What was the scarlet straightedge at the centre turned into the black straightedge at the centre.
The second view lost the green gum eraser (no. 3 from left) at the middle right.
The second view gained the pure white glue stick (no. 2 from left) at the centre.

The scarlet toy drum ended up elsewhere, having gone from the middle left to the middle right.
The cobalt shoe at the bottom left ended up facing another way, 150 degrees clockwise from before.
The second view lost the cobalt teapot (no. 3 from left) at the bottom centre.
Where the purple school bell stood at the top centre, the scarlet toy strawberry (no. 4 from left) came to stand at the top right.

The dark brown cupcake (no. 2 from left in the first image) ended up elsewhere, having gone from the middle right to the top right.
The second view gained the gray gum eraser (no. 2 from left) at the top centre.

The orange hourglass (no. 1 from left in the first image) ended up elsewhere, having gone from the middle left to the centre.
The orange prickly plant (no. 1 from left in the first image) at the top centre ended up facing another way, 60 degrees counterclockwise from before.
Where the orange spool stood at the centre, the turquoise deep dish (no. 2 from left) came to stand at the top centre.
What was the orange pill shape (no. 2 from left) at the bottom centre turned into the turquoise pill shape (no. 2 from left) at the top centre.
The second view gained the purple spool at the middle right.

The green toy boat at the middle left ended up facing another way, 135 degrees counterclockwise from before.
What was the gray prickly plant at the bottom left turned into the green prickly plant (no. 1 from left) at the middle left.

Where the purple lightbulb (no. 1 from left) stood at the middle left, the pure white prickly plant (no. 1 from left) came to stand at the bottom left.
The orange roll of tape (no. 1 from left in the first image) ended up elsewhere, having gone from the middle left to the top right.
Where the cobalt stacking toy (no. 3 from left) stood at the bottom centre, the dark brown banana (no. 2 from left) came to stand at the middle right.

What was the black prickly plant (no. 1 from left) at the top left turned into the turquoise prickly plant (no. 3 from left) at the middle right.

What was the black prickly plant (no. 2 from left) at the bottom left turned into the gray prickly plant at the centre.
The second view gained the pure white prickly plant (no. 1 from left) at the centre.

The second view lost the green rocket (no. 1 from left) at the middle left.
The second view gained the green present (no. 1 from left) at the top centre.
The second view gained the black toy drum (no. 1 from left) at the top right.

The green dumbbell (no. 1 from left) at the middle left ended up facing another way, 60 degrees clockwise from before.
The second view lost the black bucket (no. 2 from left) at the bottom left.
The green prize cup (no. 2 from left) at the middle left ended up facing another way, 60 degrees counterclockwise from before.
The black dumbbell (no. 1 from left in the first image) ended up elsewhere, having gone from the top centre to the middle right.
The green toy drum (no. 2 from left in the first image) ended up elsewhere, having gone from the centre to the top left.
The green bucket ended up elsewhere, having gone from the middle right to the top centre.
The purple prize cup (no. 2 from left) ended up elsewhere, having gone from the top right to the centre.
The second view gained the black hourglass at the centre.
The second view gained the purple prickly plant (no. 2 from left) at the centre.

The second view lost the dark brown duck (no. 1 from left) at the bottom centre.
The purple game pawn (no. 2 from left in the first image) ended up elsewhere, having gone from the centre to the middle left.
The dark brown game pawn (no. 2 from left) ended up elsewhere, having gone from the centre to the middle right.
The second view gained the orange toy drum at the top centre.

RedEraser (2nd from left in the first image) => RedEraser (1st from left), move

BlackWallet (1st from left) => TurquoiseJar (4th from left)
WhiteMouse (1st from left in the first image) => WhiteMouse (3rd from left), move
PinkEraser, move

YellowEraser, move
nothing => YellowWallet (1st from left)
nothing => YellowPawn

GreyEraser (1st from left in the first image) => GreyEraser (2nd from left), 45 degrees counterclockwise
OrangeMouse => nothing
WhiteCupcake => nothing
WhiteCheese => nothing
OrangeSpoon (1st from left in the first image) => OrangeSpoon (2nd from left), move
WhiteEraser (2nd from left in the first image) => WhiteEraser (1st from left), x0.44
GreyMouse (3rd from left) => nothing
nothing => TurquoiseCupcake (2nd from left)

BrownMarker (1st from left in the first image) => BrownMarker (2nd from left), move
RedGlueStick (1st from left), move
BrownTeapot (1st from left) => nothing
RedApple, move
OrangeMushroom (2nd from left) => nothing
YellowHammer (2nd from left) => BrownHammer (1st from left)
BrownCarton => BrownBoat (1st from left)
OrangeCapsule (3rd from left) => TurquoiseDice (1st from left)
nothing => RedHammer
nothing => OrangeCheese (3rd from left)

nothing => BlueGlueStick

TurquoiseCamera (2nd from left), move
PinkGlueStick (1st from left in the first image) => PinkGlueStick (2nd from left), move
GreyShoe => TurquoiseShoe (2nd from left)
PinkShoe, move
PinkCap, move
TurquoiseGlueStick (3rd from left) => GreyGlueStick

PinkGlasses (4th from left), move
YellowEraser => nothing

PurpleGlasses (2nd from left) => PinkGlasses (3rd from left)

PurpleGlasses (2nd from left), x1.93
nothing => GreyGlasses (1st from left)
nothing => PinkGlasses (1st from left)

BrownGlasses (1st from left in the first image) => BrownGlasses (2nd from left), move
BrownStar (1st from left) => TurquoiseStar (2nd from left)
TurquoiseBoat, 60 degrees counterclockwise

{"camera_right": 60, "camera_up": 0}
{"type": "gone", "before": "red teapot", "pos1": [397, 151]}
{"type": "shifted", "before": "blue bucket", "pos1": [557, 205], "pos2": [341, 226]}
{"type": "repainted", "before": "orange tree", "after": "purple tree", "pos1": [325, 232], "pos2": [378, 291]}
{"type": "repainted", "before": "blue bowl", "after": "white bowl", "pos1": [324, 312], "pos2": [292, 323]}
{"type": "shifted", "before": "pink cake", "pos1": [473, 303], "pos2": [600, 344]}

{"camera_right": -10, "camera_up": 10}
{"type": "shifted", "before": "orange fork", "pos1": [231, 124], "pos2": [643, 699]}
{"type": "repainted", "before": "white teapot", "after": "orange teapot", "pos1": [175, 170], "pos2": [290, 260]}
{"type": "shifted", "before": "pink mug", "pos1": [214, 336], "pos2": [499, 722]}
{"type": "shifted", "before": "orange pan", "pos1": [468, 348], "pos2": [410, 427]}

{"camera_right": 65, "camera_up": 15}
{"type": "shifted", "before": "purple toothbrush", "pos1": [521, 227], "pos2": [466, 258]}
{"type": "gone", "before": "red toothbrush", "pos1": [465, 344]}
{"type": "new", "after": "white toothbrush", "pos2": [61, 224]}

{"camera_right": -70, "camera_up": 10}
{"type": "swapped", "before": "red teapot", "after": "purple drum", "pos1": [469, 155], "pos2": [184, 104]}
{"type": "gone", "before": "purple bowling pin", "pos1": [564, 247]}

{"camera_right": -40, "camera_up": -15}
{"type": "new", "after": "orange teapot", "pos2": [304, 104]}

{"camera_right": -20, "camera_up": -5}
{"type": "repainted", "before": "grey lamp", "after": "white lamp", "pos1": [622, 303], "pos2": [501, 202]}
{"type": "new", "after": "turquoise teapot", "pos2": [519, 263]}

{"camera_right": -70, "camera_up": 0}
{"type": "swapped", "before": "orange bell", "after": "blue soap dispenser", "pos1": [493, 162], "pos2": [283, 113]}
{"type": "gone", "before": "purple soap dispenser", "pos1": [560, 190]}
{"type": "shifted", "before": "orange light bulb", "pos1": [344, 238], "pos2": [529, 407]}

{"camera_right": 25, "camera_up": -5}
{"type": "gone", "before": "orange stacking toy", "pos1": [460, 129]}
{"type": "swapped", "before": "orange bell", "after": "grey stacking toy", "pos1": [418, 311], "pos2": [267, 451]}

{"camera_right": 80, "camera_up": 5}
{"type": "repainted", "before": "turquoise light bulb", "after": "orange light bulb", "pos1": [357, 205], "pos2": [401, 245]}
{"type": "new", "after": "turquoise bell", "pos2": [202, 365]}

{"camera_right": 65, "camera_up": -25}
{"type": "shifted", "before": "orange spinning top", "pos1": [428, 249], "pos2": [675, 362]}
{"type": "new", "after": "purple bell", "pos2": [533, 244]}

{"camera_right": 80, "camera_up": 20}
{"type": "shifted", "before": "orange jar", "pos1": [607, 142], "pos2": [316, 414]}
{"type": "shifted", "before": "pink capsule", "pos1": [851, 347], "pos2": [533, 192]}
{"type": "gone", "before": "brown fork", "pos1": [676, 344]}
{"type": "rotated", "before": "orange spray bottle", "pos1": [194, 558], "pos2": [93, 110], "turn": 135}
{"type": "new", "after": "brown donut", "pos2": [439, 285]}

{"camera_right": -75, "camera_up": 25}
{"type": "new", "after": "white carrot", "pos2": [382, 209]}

----------

=== HOW TO COMPLETE THIS TASK ===
Gather each line of the listing containing the word "elsewhere" and show it.

=== EXERCISE SOLUTION ===
The scarlet toy drum ended up elsewhere, having gone from the middle left to the middle right.
The dark brown cupcake (no. 2 from left in the first image) ended up elsewhere, having gone from the middle right to the top right.
The orange hourglass (no. 1 from left in the first image) ended up elsewhere, having gone from the middle left to the centre.
The orange roll of tape (no. 1 from left in the first image) ended up elsewhere, having gone from the middle left to the top right.
The black dumbbell (no. 1 from left in the first image) ended up elsewhere, having gone from the top centre to the middle right.
The green toy drum (no. 2 from left in the first image) ended up elsewhere, having gone from the centre to the top left.
The green bucket ended up elsewhere, having gone from the middle right to the top centre.
The purple prize cup (no. 2 from left) ended up elsewhere, having gone from the top right to the centre.
The purple game pawn (no. 2 from left in the first image) ended up elsewhere, having gone from the centre to the middle left.
The dark brown game pawn (no. 2 from left) ended up elsewhere, having gone from the centre to the middle right.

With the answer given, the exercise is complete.